=== INFORMATION ===

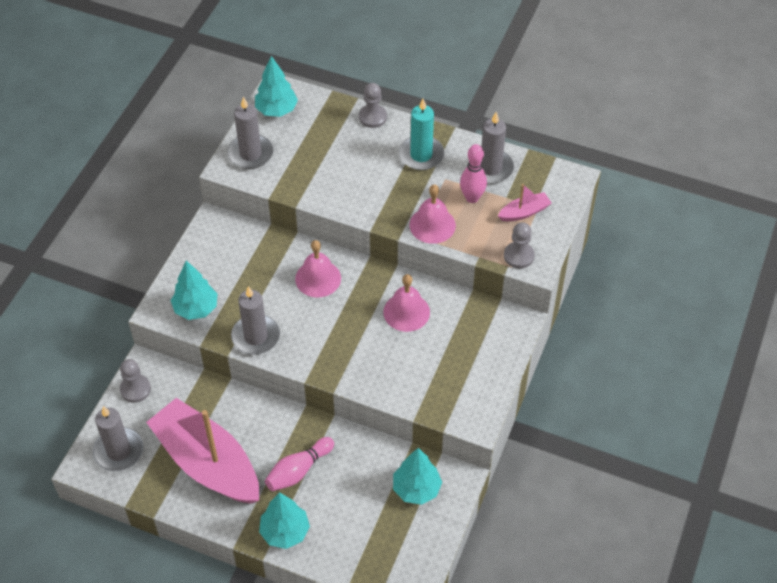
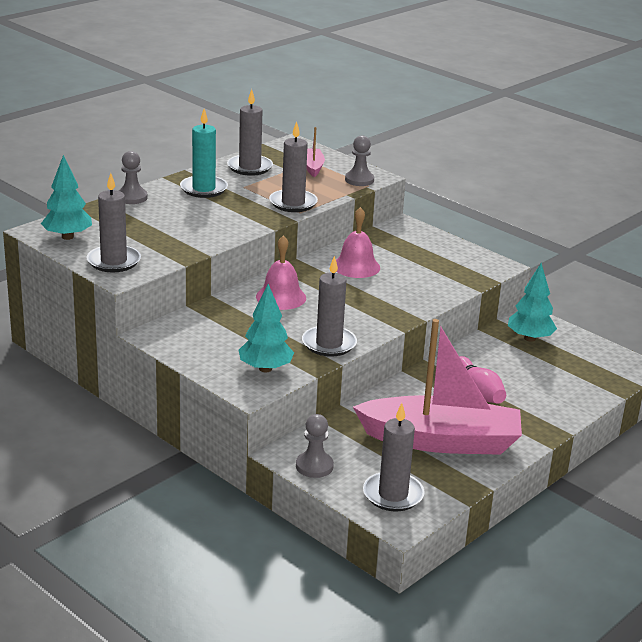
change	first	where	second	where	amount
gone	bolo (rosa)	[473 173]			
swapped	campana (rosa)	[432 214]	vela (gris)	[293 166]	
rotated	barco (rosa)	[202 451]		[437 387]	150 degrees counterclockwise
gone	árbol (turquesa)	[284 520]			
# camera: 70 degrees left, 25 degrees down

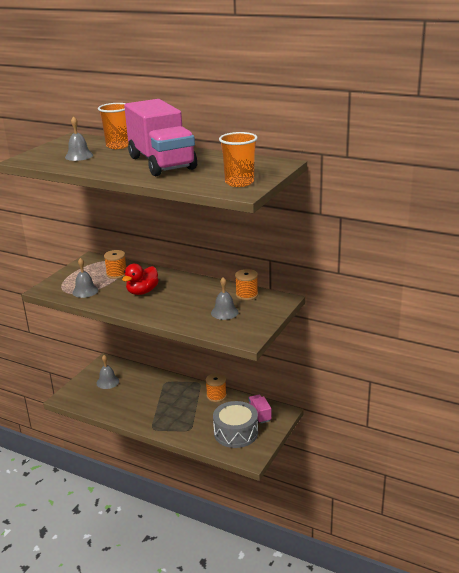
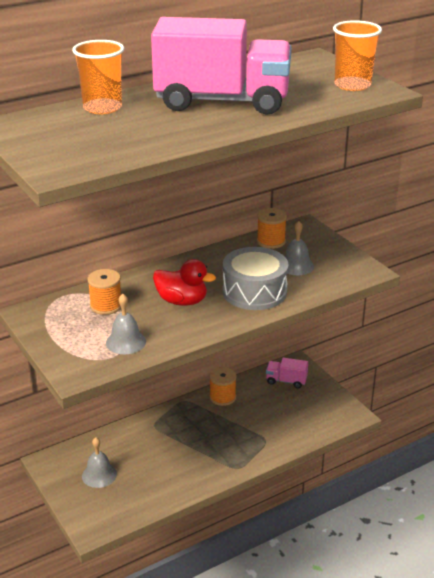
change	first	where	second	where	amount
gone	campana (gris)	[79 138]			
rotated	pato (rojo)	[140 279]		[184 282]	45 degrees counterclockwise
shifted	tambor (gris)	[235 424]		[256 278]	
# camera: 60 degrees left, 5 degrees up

===

EXERCISE DETAILS
Set every line of the records down again exactly, and exclude all pictures.

EXERCISE RESULT
change	first	where	second	where	amount
gone	bolo (rosa)	[473 173]			
swapped	campana (rosa)	[432 214]	vela (gris)	[293 166]	
rotated	barco (rosa)	[202 451]		[437 387]	150 degrees counterclockwise
gone	árbol (turquesa)	[284 520]			
# camera: 70 degrees left, 25 degrees down

change	first	where	second	where	amount
gone	campana (gris)	[79 138]			
rotated	pato (rojo)	[140 279]		[184 282]	45 degrees counterclockwise
shifted	tambor (gris)	[235 424]		[256 278]	
# camera: 60 degrees left, 5 degrees up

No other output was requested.